[[ Dataset content open ]]

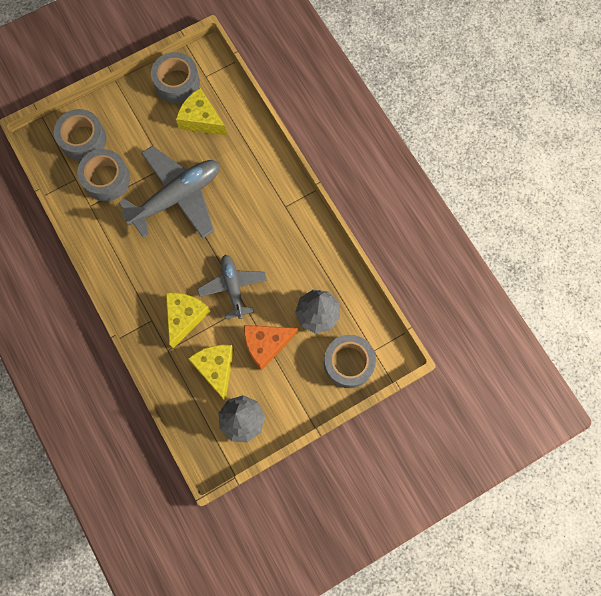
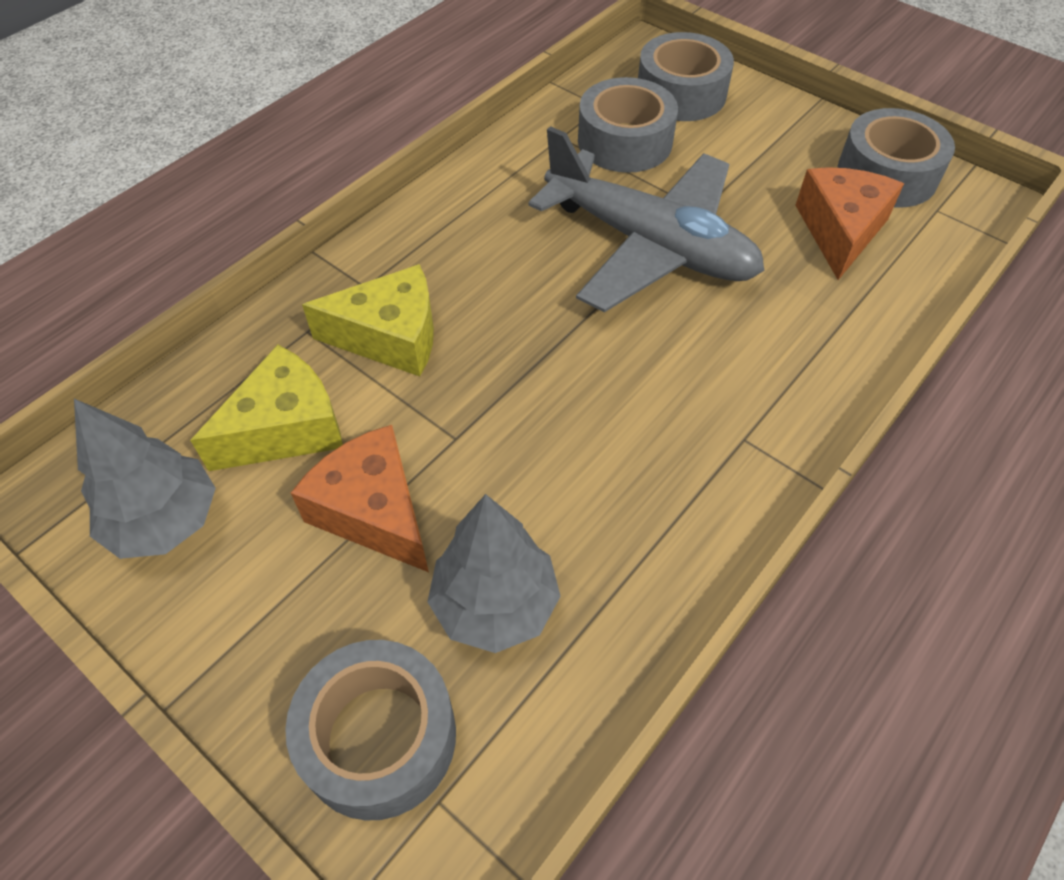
camera: 70 degrees right, 20 degrees down
(201, 119) = (840, 231): yellow cheese -> orange cheese
(233, 287) = (493, 400): grey plane -> none

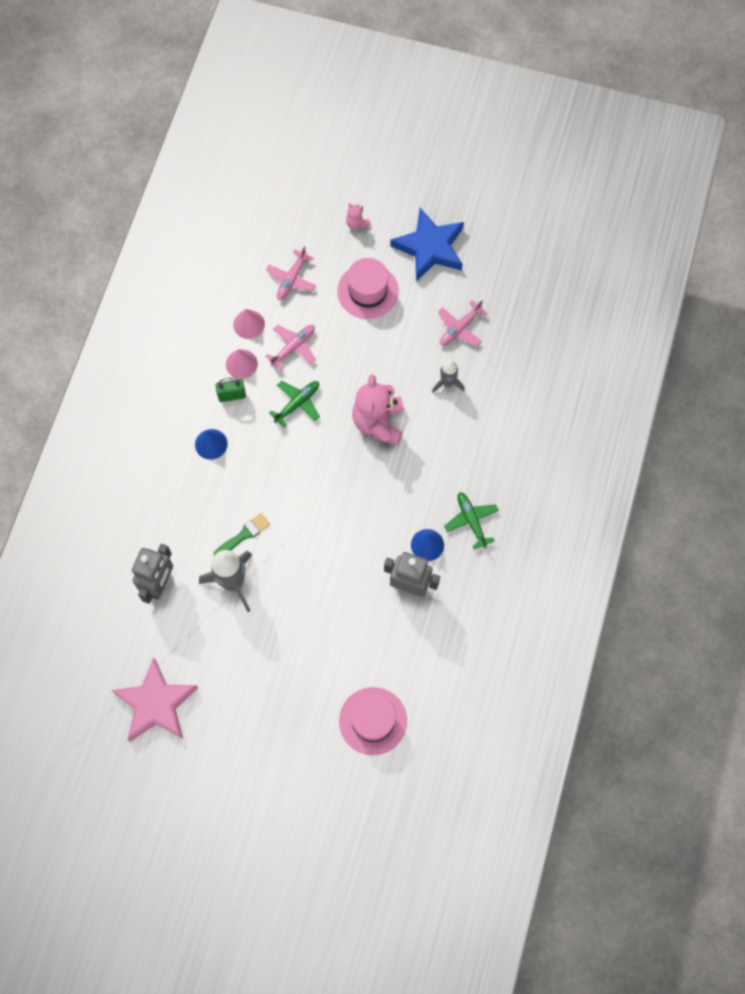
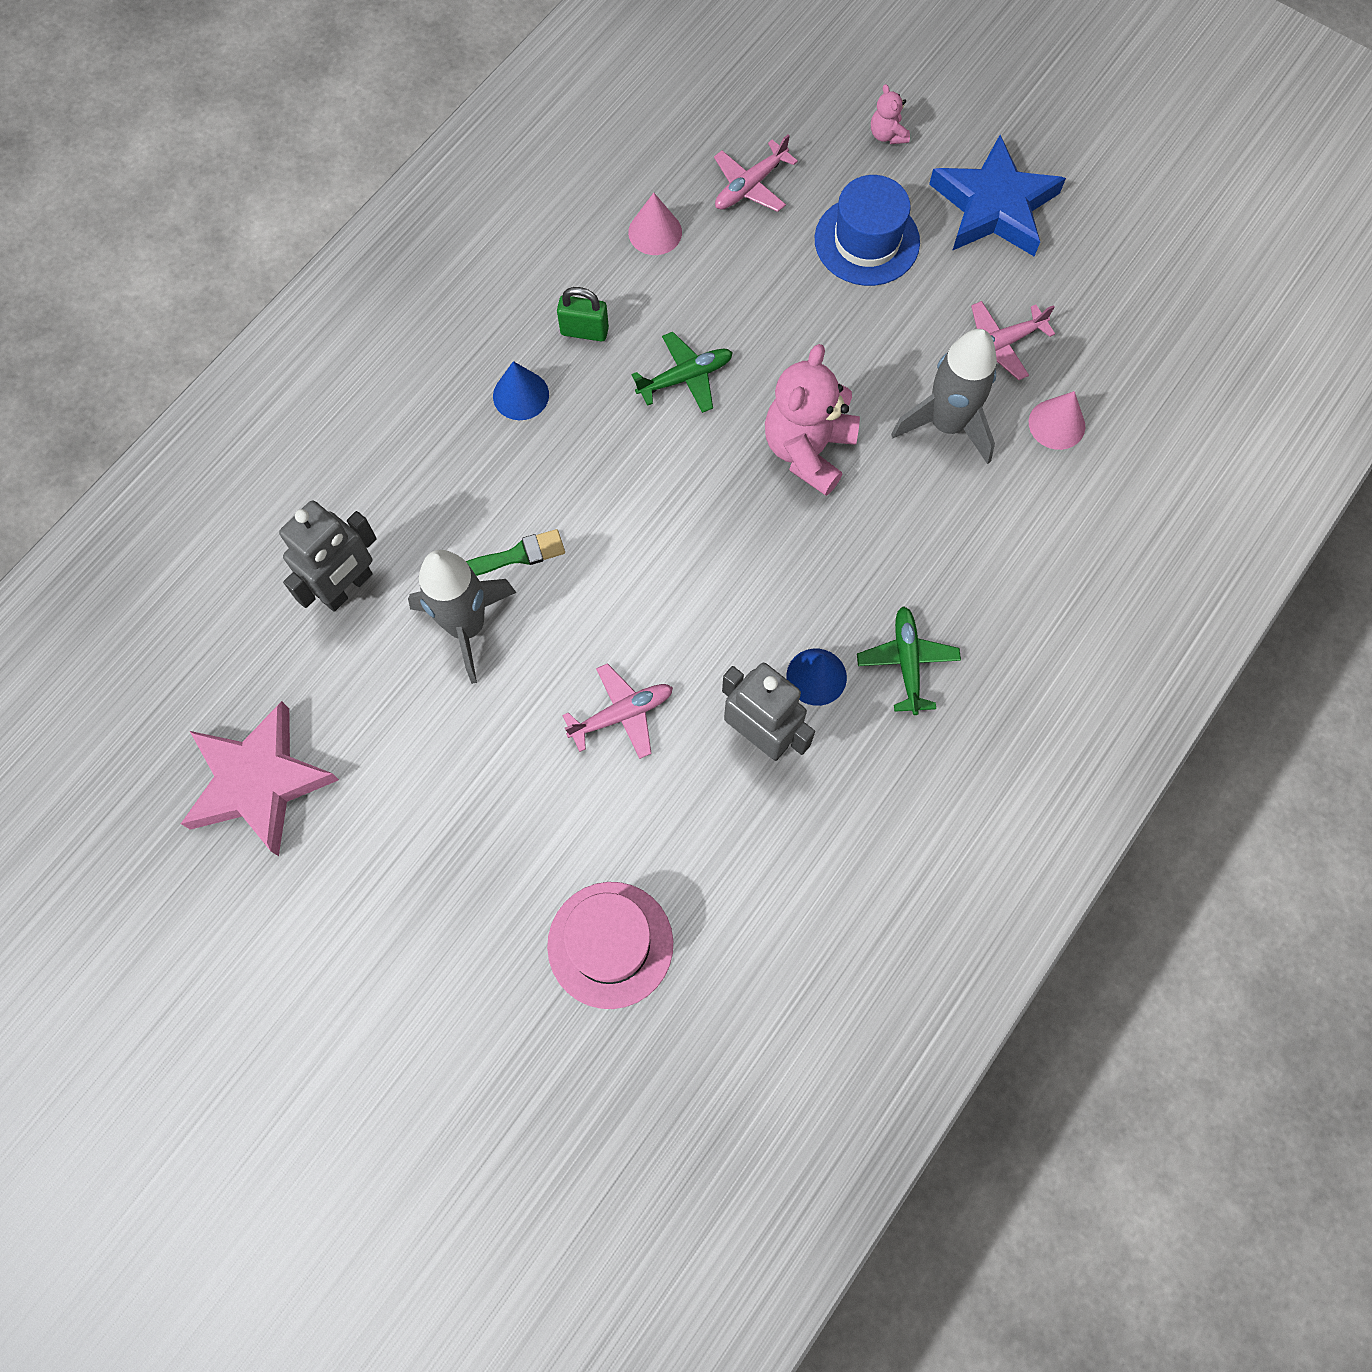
camera: 20 degrees right, 0 degrees up
(241, 364) = (619, 288): pink cone -> pink cone (1056, 424)
(293, 347) = (712, 289): pink plane -> pink plane (621, 715)
(367, 291) = (867, 241): pink hat -> blue hat
(447, 383) = (947, 425): grey rocket -> grey rocket, size x1.76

[[ Dataset content closed ]]

§ What the exercise asks
Go to the line that contains "(233, 287) = (493, 400): grey plane -> none" and copy exactly from there through the last line of the records above, both included. Omit pictures.

§ The answer
(233, 287) = (493, 400): grey plane -> none

camera: 20 degrees right, 0 degrees up
(241, 364) = (619, 288): pink cone -> pink cone (1056, 424)
(293, 347) = (712, 289): pink plane -> pink plane (621, 715)
(367, 291) = (867, 241): pink hat -> blue hat
(447, 383) = (947, 425): grey rocket -> grey rocket, size x1.76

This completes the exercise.